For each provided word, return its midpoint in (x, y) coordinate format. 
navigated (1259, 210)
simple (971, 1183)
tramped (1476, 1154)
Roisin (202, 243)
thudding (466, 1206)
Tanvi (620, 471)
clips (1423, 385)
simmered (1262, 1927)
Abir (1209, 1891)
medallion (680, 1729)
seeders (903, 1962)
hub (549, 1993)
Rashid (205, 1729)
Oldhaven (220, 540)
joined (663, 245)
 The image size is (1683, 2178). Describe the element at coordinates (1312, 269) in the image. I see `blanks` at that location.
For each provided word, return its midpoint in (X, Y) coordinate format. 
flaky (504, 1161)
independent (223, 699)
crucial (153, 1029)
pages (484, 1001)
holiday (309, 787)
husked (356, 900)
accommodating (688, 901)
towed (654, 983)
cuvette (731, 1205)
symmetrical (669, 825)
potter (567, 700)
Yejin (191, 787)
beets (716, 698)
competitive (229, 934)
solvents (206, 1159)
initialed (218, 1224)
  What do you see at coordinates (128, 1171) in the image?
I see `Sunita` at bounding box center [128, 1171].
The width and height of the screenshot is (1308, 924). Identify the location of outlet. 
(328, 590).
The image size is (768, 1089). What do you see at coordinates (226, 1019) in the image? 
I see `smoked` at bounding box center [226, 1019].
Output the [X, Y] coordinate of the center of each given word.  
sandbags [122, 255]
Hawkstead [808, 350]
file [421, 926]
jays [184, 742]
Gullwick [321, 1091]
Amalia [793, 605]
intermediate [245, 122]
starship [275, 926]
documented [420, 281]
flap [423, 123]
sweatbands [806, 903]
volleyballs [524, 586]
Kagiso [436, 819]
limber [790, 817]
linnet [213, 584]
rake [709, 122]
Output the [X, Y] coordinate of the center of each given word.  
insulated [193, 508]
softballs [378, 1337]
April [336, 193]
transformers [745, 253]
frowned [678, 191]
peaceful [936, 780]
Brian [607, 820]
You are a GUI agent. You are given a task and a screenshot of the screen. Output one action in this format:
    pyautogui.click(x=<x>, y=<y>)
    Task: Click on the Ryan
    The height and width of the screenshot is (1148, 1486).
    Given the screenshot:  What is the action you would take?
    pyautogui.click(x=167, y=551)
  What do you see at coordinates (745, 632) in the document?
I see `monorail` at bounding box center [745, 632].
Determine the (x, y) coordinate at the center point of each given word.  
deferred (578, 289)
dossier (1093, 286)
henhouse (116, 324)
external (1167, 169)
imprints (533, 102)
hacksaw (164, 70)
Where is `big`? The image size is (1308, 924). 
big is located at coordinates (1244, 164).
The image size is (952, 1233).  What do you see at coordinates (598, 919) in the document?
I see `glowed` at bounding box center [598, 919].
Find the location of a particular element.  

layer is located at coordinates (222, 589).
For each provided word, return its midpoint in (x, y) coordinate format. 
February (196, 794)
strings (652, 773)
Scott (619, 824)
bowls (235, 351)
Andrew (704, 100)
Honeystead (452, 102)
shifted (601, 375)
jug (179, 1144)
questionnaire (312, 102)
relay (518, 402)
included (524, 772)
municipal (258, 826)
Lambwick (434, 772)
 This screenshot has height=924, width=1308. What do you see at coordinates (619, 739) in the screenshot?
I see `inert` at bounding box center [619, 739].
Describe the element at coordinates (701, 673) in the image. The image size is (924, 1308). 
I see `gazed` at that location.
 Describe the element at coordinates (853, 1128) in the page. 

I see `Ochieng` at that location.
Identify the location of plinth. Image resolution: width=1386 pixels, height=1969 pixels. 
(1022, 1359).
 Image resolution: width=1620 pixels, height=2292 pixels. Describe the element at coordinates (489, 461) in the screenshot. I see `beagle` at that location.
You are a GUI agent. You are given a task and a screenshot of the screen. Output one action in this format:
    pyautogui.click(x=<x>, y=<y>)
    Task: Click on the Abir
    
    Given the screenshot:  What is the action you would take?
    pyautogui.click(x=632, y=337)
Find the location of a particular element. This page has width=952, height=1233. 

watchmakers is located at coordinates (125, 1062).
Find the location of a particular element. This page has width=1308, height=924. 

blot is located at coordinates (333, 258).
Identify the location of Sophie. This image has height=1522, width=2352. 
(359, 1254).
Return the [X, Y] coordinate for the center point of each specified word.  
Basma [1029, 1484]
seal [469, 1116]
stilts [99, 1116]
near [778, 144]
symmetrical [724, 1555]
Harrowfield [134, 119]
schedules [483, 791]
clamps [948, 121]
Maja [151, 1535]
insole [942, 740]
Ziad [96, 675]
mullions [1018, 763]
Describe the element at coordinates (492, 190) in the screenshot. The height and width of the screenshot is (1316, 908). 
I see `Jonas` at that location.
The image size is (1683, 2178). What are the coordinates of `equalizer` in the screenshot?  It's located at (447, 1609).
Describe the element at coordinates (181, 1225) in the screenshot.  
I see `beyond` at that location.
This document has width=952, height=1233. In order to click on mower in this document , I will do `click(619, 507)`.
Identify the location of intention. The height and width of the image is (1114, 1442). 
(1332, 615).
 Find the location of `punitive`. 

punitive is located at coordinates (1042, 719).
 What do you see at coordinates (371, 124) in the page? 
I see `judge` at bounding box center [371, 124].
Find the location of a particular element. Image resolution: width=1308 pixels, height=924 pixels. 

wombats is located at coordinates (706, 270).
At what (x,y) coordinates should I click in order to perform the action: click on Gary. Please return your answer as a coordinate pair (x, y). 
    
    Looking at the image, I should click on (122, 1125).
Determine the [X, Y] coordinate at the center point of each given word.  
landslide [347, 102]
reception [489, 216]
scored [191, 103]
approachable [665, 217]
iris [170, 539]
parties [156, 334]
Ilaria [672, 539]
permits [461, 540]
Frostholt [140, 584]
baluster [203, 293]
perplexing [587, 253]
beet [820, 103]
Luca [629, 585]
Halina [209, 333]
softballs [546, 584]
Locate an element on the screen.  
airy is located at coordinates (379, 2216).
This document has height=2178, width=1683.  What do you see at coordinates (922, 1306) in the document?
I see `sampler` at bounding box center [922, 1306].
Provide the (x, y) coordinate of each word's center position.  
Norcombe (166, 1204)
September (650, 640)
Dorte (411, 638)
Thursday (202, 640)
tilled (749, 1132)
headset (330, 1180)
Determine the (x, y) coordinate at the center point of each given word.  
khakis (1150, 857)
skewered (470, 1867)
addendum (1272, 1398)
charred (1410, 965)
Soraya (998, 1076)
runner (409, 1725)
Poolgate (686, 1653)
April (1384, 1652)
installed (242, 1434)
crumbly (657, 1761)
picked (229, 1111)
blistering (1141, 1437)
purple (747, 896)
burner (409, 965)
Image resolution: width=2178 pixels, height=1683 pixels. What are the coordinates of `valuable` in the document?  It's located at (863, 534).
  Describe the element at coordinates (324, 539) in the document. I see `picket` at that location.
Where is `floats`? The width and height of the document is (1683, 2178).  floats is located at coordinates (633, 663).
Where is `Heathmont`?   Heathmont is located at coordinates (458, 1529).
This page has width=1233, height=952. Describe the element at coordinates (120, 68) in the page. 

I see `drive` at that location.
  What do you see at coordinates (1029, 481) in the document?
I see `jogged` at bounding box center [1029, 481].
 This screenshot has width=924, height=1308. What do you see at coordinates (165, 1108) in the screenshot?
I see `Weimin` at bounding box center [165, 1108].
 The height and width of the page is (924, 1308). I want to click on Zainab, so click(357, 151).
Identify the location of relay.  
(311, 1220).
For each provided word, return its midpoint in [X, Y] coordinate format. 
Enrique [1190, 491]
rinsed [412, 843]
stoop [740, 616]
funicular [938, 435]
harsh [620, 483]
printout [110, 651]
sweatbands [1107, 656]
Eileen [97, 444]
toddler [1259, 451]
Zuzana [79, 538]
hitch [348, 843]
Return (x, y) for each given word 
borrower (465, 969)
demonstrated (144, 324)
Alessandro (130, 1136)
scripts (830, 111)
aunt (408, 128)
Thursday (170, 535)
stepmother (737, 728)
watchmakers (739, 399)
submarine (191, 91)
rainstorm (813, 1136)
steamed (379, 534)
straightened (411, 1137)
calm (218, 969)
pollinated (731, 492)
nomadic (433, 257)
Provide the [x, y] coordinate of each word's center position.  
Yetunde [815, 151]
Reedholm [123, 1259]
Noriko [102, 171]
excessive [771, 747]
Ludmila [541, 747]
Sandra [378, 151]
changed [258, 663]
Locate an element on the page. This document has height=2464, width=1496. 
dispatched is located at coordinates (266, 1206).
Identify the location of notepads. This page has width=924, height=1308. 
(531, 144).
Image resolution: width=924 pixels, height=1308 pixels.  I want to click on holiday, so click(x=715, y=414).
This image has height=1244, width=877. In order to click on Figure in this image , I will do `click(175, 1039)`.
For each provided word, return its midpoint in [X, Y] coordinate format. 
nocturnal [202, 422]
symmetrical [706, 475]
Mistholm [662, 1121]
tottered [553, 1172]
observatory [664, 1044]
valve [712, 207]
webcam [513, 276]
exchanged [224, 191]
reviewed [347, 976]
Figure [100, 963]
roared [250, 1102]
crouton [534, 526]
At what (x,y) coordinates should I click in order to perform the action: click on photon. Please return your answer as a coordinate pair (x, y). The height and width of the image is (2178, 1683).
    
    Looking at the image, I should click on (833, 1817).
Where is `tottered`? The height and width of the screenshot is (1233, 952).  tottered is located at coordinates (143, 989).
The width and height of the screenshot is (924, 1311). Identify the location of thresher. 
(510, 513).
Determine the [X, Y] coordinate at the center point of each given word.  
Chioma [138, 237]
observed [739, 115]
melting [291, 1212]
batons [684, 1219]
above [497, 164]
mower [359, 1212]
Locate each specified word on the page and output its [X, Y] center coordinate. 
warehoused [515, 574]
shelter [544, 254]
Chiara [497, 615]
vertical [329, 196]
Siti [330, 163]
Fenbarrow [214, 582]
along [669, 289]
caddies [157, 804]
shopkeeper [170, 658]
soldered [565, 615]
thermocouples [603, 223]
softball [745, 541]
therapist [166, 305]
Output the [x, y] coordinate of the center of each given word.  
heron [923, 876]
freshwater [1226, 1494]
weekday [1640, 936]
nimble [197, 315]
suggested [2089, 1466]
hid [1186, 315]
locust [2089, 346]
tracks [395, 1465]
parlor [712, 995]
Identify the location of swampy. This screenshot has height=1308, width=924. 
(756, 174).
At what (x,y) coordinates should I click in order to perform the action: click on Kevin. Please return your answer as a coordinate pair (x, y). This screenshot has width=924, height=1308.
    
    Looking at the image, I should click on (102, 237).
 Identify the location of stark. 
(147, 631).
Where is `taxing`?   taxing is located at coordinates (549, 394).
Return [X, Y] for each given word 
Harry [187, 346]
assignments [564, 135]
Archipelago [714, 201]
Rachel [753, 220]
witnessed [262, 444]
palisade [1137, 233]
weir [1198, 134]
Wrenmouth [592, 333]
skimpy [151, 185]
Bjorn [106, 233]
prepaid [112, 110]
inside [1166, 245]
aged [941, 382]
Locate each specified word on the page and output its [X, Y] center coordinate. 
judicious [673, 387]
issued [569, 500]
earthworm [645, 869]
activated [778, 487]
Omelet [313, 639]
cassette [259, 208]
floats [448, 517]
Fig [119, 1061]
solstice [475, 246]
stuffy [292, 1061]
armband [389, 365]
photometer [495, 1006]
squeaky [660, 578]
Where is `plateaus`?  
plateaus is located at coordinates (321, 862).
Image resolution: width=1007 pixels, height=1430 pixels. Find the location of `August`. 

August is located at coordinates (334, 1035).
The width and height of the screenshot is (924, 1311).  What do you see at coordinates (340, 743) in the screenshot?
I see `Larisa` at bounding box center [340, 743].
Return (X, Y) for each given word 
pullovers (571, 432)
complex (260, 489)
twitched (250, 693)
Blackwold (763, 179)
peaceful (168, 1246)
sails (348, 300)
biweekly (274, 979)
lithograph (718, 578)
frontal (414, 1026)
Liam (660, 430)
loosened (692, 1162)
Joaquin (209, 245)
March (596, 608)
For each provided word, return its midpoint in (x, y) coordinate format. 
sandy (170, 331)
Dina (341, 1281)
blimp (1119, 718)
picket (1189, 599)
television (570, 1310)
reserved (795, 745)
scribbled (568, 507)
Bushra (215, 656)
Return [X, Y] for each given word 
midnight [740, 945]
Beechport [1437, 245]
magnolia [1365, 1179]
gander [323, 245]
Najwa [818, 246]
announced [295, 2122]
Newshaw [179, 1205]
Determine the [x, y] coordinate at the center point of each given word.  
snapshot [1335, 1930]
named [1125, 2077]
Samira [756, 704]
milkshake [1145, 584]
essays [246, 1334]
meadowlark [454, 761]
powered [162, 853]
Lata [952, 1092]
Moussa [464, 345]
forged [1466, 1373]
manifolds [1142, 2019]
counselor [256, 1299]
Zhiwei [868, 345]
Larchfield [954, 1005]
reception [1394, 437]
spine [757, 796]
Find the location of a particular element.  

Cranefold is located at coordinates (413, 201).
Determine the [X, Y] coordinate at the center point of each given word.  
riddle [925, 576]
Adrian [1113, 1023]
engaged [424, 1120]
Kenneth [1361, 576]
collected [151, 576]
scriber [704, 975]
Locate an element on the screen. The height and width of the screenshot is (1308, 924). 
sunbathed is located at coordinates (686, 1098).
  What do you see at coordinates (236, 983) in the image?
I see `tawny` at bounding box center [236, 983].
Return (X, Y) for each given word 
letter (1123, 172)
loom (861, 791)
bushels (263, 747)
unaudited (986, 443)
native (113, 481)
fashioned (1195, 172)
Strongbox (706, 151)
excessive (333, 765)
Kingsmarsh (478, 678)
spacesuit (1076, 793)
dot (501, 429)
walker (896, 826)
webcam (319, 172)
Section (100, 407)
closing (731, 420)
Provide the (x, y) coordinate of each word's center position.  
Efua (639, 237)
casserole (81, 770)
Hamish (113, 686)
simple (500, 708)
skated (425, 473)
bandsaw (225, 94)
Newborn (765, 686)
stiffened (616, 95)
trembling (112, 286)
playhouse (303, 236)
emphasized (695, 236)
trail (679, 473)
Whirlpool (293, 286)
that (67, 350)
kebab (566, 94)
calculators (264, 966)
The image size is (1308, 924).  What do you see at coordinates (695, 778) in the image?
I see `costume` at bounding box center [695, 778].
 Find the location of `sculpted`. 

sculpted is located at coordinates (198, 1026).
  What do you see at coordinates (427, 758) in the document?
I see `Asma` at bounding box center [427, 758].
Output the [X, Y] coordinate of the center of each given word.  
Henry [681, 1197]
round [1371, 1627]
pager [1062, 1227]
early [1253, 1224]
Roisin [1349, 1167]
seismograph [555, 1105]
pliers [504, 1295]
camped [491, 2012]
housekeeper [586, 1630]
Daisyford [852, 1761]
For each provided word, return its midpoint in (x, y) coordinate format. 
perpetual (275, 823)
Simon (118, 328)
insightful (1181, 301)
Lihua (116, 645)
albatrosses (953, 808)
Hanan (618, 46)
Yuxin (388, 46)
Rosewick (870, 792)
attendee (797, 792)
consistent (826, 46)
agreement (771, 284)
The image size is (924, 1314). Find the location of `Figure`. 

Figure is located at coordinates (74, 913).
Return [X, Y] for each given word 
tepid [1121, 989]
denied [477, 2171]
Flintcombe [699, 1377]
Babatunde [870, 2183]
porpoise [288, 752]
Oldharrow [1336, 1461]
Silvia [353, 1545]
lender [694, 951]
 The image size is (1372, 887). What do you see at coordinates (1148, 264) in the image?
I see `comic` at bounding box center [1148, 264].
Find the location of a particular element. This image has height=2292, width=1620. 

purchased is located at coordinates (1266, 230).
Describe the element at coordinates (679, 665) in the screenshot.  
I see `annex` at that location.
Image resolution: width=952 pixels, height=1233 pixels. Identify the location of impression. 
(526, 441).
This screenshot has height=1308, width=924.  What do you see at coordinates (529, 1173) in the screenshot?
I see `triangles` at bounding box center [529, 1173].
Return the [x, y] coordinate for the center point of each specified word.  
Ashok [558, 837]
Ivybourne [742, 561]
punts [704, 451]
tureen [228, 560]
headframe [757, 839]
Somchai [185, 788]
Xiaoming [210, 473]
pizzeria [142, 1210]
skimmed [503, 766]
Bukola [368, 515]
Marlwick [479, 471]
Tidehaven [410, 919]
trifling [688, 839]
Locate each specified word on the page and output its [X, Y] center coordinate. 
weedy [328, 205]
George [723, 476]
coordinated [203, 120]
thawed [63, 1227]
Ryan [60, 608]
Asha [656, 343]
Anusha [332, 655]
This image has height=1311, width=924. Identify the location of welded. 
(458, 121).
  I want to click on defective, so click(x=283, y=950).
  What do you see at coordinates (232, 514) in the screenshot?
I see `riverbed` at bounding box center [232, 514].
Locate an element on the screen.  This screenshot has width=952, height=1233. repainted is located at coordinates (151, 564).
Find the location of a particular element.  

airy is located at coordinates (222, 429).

TASK STATEMENT
Please echo the material above, starting at the line containing "purple (747, 896)" and ending at the line containing "Describe the element at coordinates (324, 539)", both lines included.

RESPONSE
purple (747, 896)
burner (409, 965)
Image resolution: width=2178 pixels, height=1683 pixels. What are the coordinates of `valuable` in the document?  It's located at (863, 534).
  Describe the element at coordinates (324, 539) in the document. I see `picket` at that location.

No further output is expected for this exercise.